### Exercise details
Only the lines containing "brick" belong in the answer; find them in the material below.

### The data
⁂

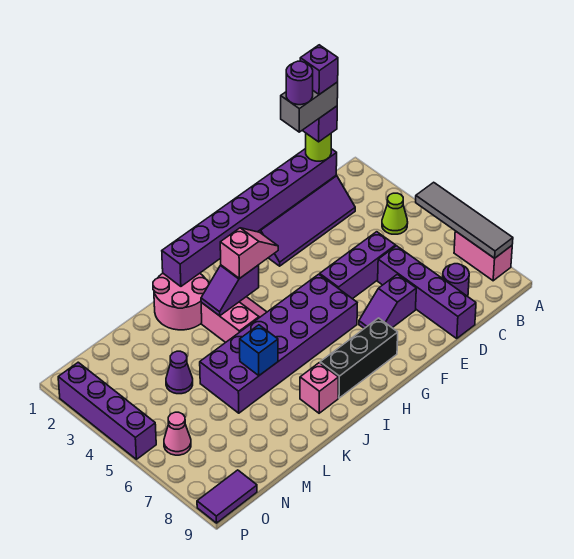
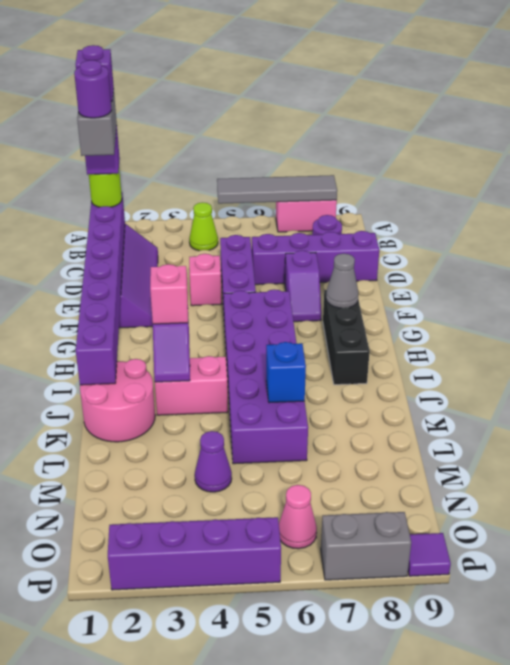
none -> grey cone G8 level 2
pink brick J8 level 1 -> pink brick E4 level 1
purple tile O9:P9 level 1 -> purple tile P9 level 1
none -> grey brick P7:P8 level 1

⁂

### Solution for this problem
pink brick J8 level 1 -> pink brick E4 level 1
none -> grey brick P7:P8 level 1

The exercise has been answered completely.